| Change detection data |
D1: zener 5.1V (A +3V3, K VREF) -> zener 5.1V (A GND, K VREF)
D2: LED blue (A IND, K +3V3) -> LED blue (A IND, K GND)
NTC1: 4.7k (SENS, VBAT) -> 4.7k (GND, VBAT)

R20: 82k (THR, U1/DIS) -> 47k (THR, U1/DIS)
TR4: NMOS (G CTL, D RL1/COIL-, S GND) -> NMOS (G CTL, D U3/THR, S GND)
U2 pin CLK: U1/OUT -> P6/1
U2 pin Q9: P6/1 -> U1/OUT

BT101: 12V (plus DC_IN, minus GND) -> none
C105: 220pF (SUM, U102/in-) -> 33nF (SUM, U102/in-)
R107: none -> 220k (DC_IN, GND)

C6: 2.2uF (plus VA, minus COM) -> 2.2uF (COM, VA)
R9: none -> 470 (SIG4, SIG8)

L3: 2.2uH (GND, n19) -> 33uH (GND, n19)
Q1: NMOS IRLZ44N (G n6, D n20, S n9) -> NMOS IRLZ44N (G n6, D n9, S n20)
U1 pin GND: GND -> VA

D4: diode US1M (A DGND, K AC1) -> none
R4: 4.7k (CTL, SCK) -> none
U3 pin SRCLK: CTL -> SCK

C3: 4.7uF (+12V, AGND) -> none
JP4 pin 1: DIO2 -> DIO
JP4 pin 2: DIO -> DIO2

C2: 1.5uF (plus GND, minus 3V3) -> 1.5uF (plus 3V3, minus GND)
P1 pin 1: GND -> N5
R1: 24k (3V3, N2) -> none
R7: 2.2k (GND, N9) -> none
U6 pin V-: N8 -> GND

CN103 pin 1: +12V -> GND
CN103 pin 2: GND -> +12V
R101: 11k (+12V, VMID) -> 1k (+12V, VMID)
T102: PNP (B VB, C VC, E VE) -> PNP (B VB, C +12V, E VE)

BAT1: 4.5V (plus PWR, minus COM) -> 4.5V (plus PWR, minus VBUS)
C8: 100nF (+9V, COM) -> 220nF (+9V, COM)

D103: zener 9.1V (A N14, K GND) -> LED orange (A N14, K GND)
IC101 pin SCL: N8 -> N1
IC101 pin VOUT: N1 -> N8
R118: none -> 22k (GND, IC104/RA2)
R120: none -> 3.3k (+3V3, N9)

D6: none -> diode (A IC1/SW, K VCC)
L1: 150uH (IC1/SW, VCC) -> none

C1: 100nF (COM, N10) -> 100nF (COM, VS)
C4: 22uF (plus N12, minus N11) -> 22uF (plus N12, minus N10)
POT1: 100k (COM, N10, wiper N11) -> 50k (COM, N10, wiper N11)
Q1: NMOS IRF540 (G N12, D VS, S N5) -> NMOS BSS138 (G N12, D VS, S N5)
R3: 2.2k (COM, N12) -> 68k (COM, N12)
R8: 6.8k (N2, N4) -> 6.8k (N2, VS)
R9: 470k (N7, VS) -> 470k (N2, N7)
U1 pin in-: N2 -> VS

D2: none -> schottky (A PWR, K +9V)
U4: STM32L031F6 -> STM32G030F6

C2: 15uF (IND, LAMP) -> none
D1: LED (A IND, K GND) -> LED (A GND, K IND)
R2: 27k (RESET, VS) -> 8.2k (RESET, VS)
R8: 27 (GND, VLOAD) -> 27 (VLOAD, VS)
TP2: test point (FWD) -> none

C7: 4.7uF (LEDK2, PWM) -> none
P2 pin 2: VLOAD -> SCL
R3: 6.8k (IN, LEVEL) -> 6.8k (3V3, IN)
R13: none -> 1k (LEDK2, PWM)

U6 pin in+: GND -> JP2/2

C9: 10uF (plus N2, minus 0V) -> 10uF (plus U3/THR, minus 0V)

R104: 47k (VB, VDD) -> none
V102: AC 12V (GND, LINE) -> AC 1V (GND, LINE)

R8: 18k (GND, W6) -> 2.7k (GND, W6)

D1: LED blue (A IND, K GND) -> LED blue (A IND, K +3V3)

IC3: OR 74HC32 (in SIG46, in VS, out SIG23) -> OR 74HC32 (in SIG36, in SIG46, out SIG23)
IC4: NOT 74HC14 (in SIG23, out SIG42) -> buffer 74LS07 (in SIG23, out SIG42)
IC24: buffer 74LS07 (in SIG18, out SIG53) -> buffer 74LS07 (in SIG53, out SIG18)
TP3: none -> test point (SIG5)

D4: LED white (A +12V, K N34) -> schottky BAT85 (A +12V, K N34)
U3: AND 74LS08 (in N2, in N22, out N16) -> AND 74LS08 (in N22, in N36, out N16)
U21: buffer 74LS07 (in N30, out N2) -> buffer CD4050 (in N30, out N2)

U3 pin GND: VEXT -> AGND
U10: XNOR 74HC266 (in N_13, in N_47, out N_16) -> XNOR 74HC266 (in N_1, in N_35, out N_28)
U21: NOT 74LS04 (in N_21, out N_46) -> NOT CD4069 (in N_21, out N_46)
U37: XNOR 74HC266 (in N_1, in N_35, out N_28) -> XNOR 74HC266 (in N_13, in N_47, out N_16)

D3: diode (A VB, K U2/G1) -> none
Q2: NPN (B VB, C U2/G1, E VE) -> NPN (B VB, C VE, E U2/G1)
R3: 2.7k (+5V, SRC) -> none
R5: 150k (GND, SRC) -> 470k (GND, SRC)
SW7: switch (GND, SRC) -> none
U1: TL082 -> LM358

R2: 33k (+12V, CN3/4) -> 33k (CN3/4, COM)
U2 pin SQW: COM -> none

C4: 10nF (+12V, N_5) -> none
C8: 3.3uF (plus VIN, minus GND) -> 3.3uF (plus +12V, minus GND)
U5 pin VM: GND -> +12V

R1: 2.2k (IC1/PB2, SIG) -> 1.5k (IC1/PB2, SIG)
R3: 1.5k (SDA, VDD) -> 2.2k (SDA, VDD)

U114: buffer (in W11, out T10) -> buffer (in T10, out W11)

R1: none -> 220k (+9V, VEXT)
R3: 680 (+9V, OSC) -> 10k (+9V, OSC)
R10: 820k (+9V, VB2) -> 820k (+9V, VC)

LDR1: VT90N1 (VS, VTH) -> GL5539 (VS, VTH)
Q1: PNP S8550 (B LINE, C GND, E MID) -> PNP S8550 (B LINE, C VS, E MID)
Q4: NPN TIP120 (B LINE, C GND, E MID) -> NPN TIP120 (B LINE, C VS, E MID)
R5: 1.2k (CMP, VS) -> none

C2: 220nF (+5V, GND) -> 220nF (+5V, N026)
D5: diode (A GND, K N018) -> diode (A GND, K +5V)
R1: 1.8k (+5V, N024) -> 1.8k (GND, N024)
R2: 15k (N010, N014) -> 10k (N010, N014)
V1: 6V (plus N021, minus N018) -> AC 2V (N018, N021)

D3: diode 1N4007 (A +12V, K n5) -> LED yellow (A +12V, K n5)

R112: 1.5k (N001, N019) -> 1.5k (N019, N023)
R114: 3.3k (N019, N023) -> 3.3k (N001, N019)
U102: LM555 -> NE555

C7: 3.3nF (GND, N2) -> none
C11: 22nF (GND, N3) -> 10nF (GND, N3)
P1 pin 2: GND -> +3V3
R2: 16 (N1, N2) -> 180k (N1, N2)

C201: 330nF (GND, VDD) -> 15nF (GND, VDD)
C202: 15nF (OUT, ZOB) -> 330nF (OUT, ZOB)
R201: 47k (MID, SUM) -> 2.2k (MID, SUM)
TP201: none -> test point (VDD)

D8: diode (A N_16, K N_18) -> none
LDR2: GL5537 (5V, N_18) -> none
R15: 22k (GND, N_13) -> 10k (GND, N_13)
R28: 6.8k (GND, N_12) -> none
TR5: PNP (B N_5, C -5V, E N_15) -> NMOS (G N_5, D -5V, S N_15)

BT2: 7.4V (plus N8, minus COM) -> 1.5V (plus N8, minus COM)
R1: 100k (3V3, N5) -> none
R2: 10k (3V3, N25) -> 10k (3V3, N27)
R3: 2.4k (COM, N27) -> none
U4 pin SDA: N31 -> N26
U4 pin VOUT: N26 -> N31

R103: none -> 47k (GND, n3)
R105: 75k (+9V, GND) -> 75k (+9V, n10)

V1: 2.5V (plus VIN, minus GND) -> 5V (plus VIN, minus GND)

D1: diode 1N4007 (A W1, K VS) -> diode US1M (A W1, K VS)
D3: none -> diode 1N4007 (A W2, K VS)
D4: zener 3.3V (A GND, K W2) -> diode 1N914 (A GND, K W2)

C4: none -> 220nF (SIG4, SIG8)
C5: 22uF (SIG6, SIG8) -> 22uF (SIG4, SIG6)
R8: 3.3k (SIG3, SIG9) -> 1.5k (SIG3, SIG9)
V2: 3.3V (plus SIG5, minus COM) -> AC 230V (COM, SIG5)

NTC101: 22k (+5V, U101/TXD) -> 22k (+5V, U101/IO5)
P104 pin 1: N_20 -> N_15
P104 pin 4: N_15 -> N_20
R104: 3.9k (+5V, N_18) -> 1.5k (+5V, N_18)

| What you will do |
Would you set down, word for word, the lines from the opening of the entries above through the line with "U6 pin V-: N8 -> GND", both included, and no others?

| Your response |
D1: zener 5.1V (A +3V3, K VREF) -> zener 5.1V (A GND, K VREF)
D2: LED blue (A IND, K +3V3) -> LED blue (A IND, K GND)
NTC1: 4.7k (SENS, VBAT) -> 4.7k (GND, VBAT)

R20: 82k (THR, U1/DIS) -> 47k (THR, U1/DIS)
TR4: NMOS (G CTL, D RL1/COIL-, S GND) -> NMOS (G CTL, D U3/THR, S GND)
U2 pin CLK: U1/OUT -> P6/1
U2 pin Q9: P6/1 -> U1/OUT

BT101: 12V (plus DC_IN, minus GND) -> none
C105: 220pF (SUM, U102/in-) -> 33nF (SUM, U102/in-)
R107: none -> 220k (DC_IN, GND)

C6: 2.2uF (plus VA, minus COM) -> 2.2uF (COM, VA)
R9: none -> 470 (SIG4, SIG8)

L3: 2.2uH (GND, n19) -> 33uH (GND, n19)
Q1: NMOS IRLZ44N (G n6, D n20, S n9) -> NMOS IRLZ44N (G n6, D n9, S n20)
U1 pin GND: GND -> VA

D4: diode US1M (A DGND, K AC1) -> none
R4: 4.7k (CTL, SCK) -> none
U3 pin SRCLK: CTL -> SCK

C3: 4.7uF (+12V, AGND) -> none
JP4 pin 1: DIO2 -> DIO
JP4 pin 2: DIO -> DIO2

C2: 1.5uF (plus GND, minus 3V3) -> 1.5uF (plus 3V3, minus GND)
P1 pin 1: GND -> N5
R1: 24k (3V3, N2) -> none
R7: 2.2k (GND, N9) -> none
U6 pin V-: N8 -> GND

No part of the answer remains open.